Work to be completed>
If a line in the records below contains the word "left", copy it.

··· Entries supplied ···

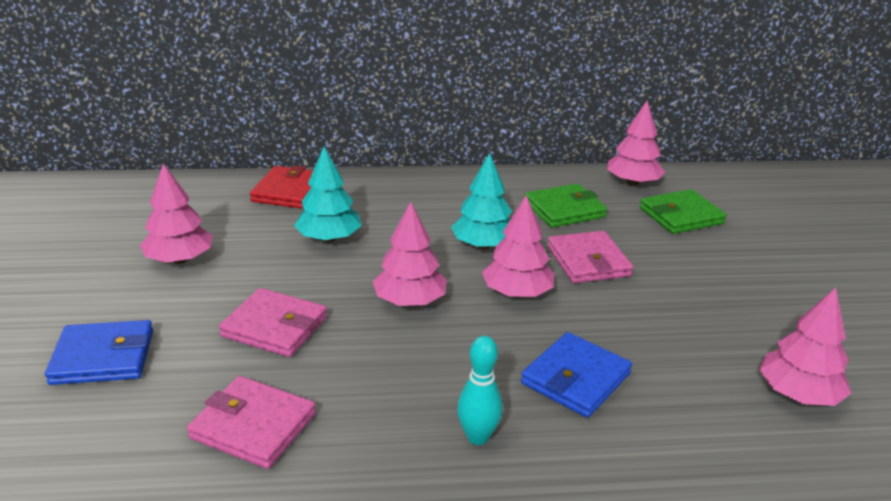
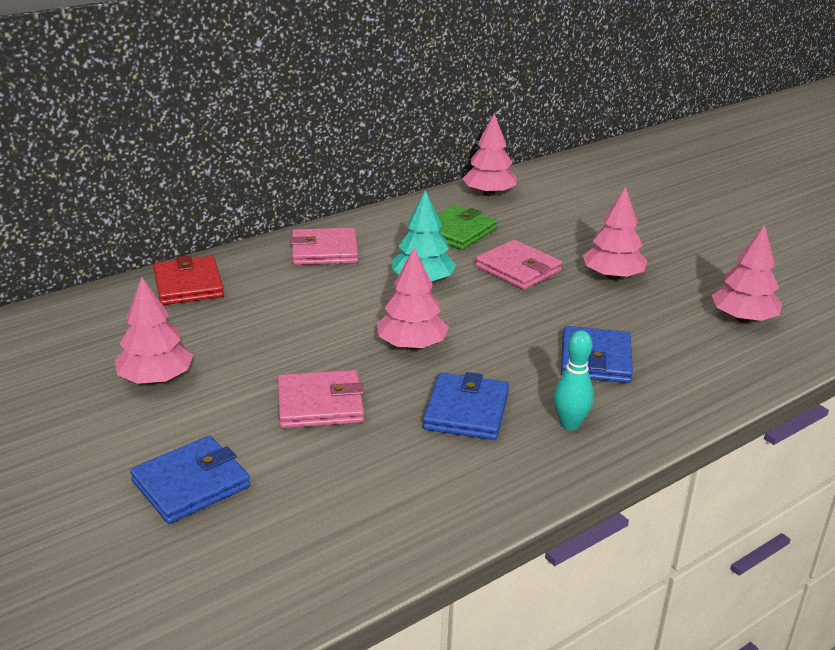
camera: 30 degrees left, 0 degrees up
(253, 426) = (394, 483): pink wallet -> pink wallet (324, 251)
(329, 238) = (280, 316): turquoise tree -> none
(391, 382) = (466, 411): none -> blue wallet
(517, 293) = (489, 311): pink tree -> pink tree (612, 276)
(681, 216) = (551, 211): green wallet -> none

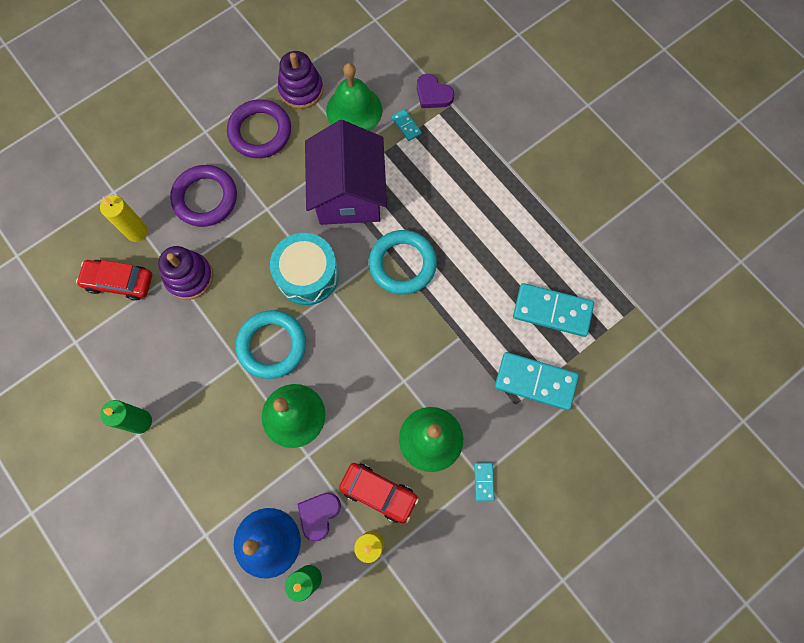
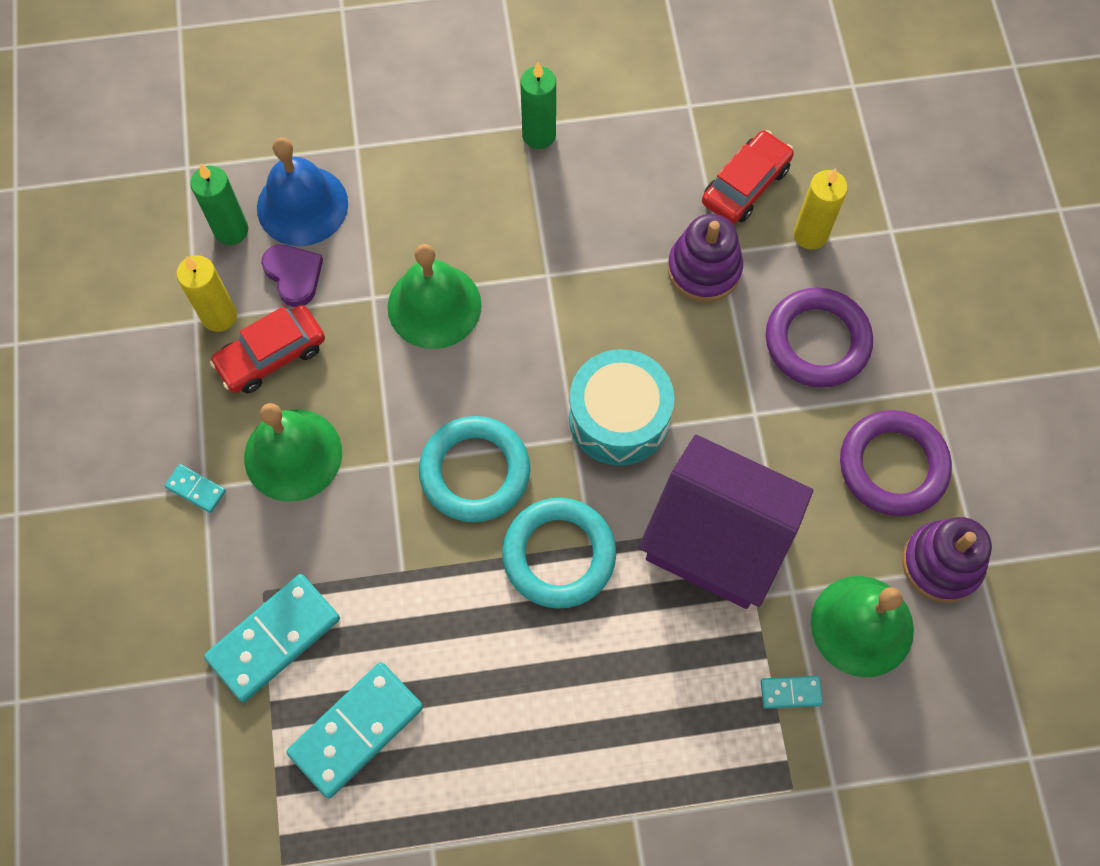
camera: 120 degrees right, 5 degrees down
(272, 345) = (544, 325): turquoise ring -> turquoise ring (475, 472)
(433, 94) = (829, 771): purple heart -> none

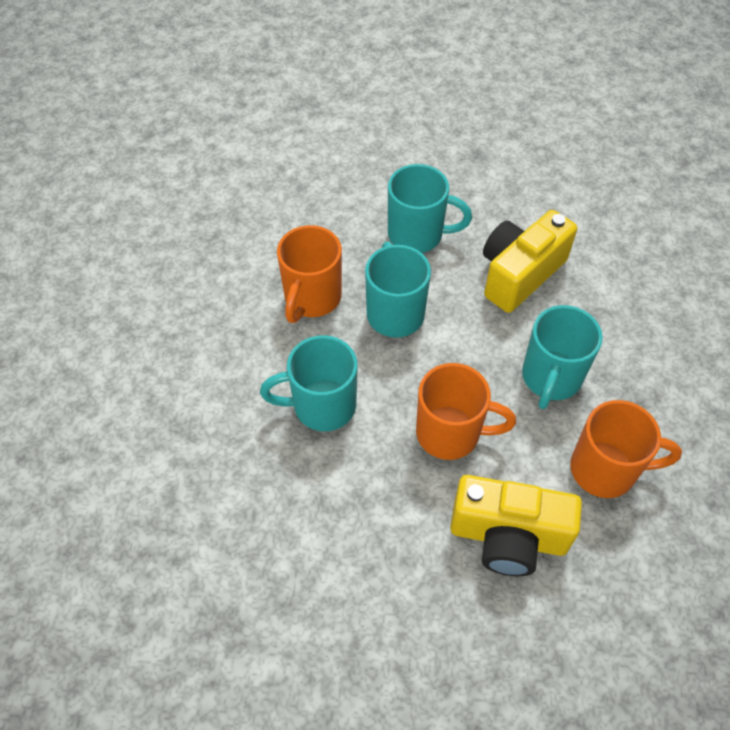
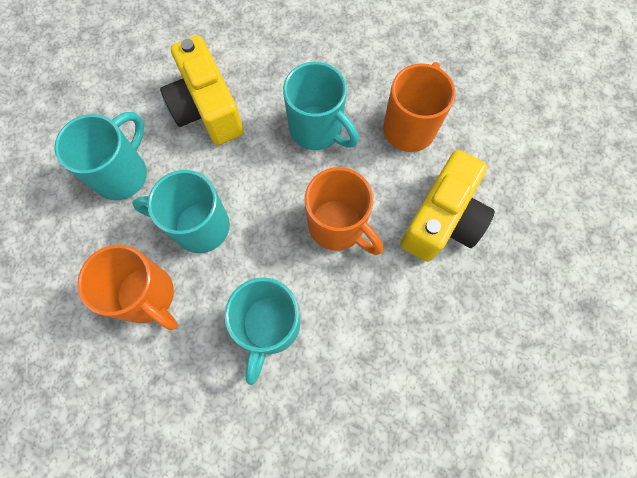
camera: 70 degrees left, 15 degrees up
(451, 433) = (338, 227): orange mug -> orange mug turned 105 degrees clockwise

···
··· Entries supplied ···

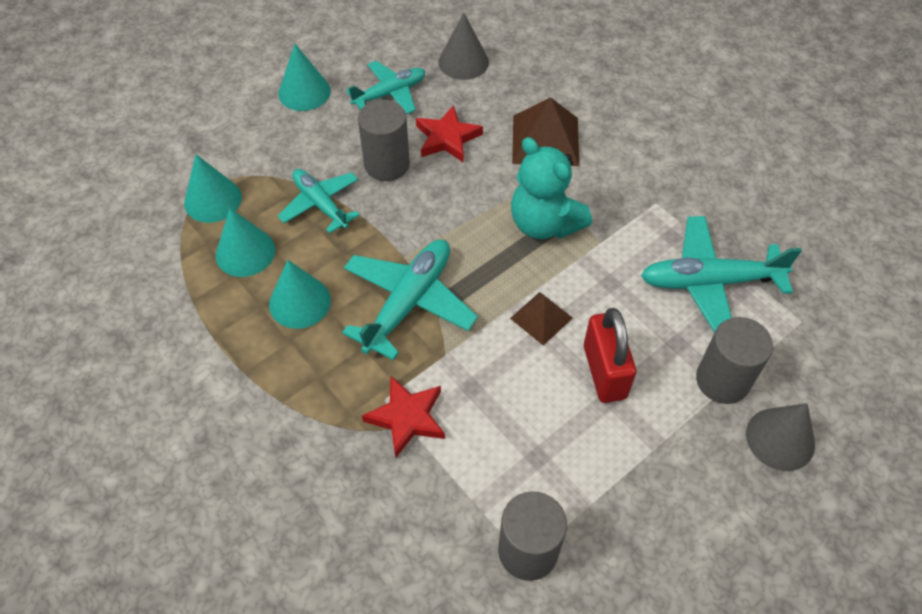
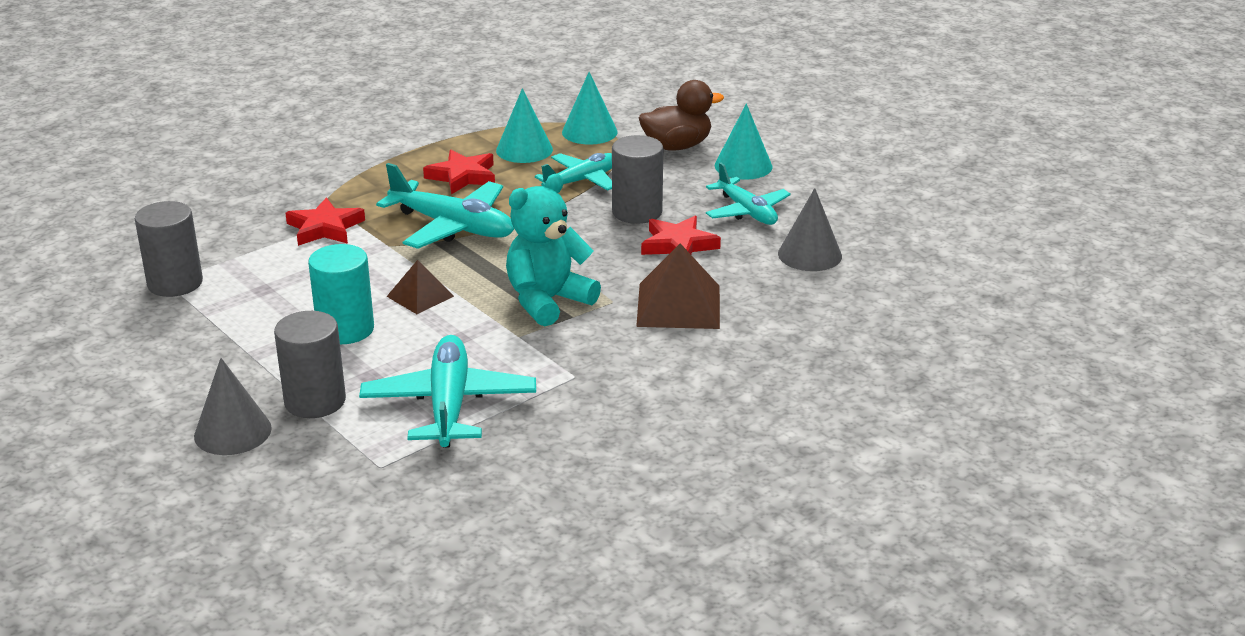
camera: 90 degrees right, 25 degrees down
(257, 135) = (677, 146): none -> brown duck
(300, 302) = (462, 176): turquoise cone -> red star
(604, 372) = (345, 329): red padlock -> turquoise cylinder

···

Solution to the problem>
camera: 30 degrees left, 0 degrees up
camera: 70 degrees left, 15 degrees up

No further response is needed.